> **Instructions to follow**: The entries below contain pictures. Retype everything except those pictures, exactly as given.
_ _ _ _
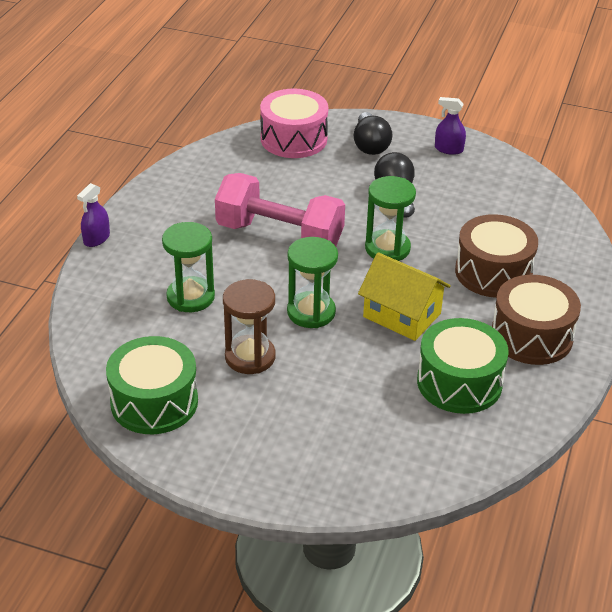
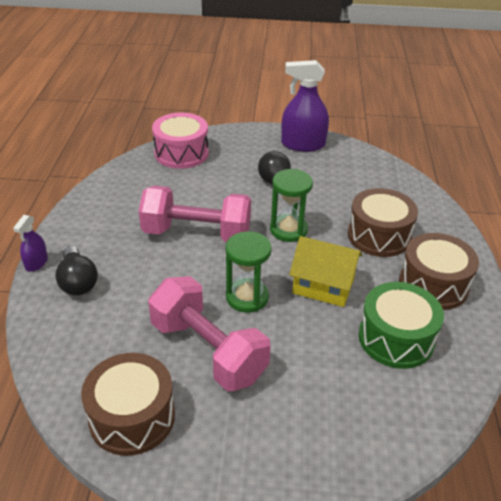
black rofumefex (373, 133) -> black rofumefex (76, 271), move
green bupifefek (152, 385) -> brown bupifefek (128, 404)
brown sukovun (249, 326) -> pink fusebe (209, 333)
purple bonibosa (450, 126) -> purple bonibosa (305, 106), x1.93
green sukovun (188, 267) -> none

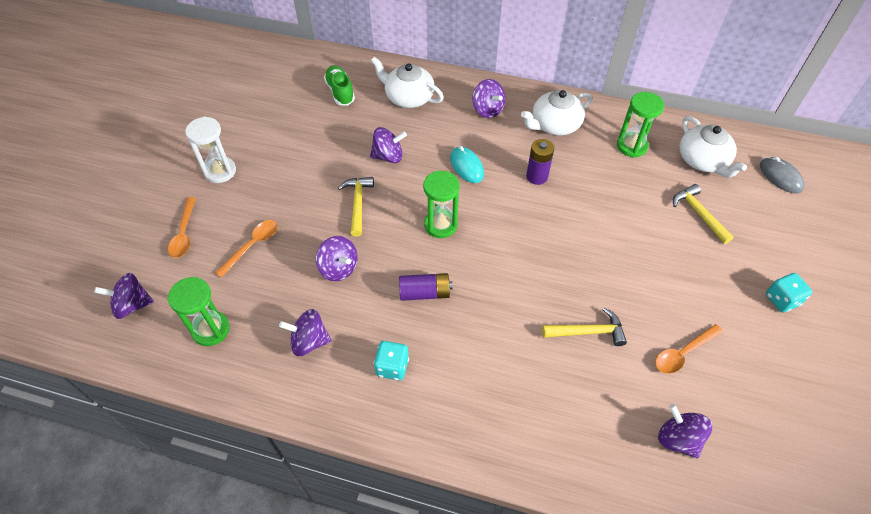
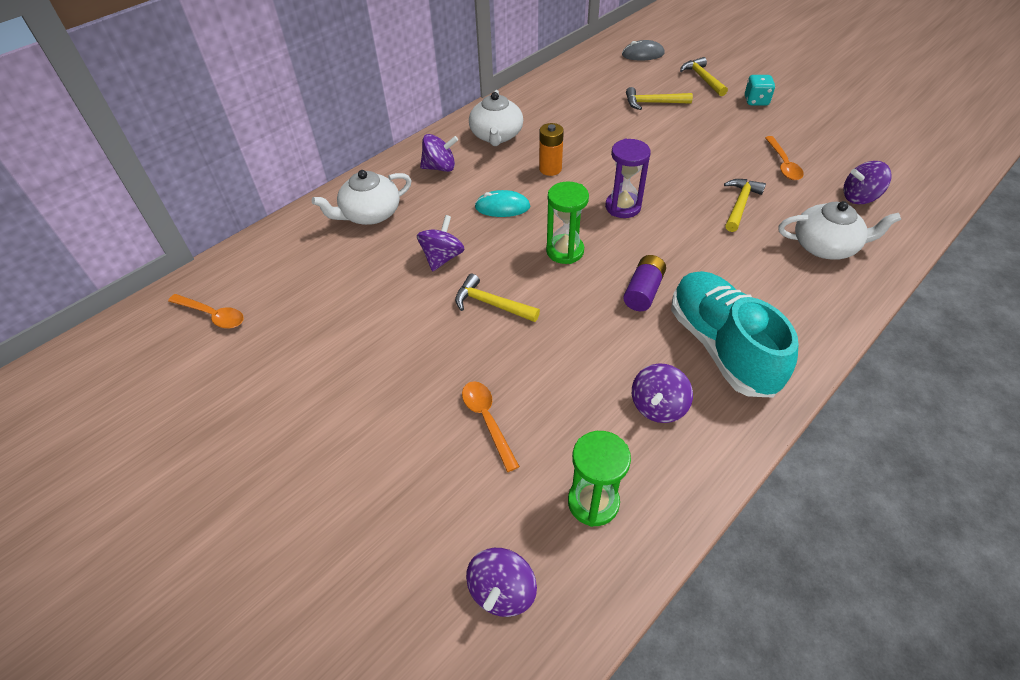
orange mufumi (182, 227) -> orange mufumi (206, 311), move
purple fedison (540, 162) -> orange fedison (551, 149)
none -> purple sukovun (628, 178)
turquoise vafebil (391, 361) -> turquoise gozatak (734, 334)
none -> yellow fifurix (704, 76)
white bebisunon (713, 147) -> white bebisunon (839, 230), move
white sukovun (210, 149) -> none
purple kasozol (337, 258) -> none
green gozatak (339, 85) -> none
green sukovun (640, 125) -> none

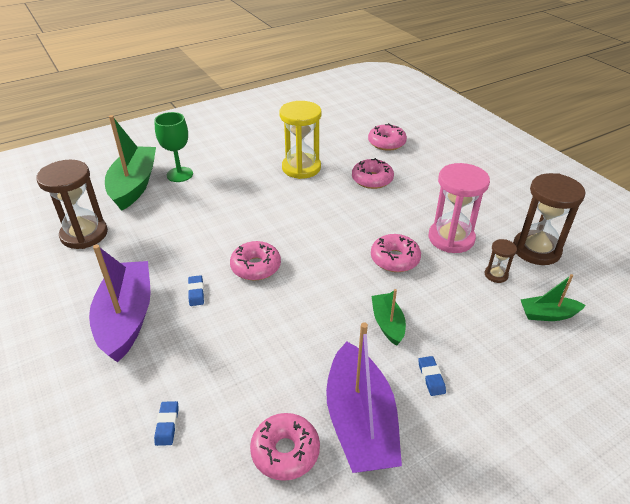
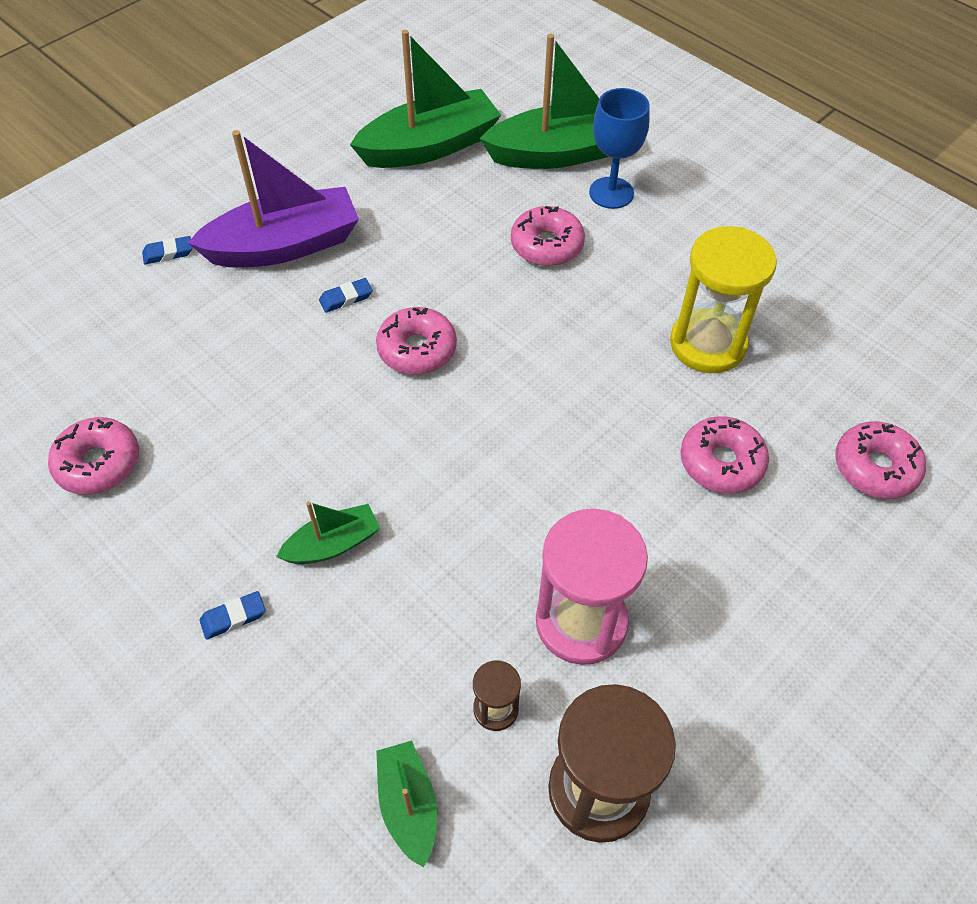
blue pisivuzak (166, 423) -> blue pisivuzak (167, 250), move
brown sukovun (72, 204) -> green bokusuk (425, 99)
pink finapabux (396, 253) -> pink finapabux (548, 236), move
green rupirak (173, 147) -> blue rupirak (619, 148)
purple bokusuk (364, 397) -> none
_ _ _ _
> **Answer section**:
black rofumefex (373, 133) -> black rofumefex (76, 271), move
green bupifefek (152, 385) -> brown bupifefek (128, 404)
brown sukovun (249, 326) -> pink fusebe (209, 333)
purple bonibosa (450, 126) -> purple bonibosa (305, 106), x1.93
green sukovun (188, 267) -> none

orange mufumi (182, 227) -> orange mufumi (206, 311), move
purple fedison (540, 162) -> orange fedison (551, 149)
none -> purple sukovun (628, 178)
turquoise vafebil (391, 361) -> turquoise gozatak (734, 334)
none -> yellow fifurix (704, 76)
white bebisunon (713, 147) -> white bebisunon (839, 230), move
white sukovun (210, 149) -> none
purple kasozol (337, 258) -> none
green gozatak (339, 85) -> none
green sukovun (640, 125) -> none

blue pisivuzak (166, 423) -> blue pisivuzak (167, 250), move
brown sukovun (72, 204) -> green bokusuk (425, 99)
pink finapabux (396, 253) -> pink finapabux (548, 236), move
green rupirak (173, 147) -> blue rupirak (619, 148)
purple bokusuk (364, 397) -> none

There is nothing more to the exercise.